# [Material supplied]
────────────────
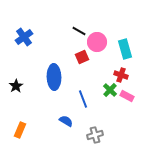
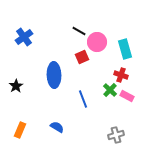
blue ellipse: moved 2 px up
blue semicircle: moved 9 px left, 6 px down
gray cross: moved 21 px right
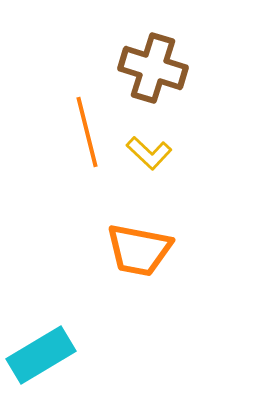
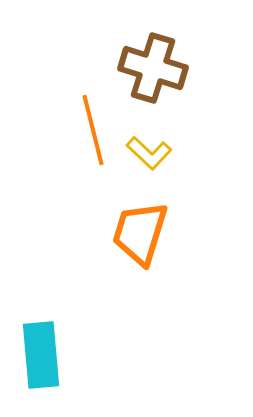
orange line: moved 6 px right, 2 px up
orange trapezoid: moved 1 px right, 17 px up; rotated 96 degrees clockwise
cyan rectangle: rotated 64 degrees counterclockwise
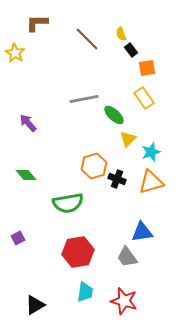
────────────────
# [What is needed]
Images are to be omitted; everything else in the records is to be transcribed exactly.

# [Answer to the exercise]
blue ellipse: moved 2 px up
blue semicircle: moved 9 px left, 6 px down
gray cross: moved 21 px right
orange line: moved 6 px right, 2 px up
orange trapezoid: moved 1 px right, 17 px up; rotated 96 degrees clockwise
cyan rectangle: rotated 64 degrees counterclockwise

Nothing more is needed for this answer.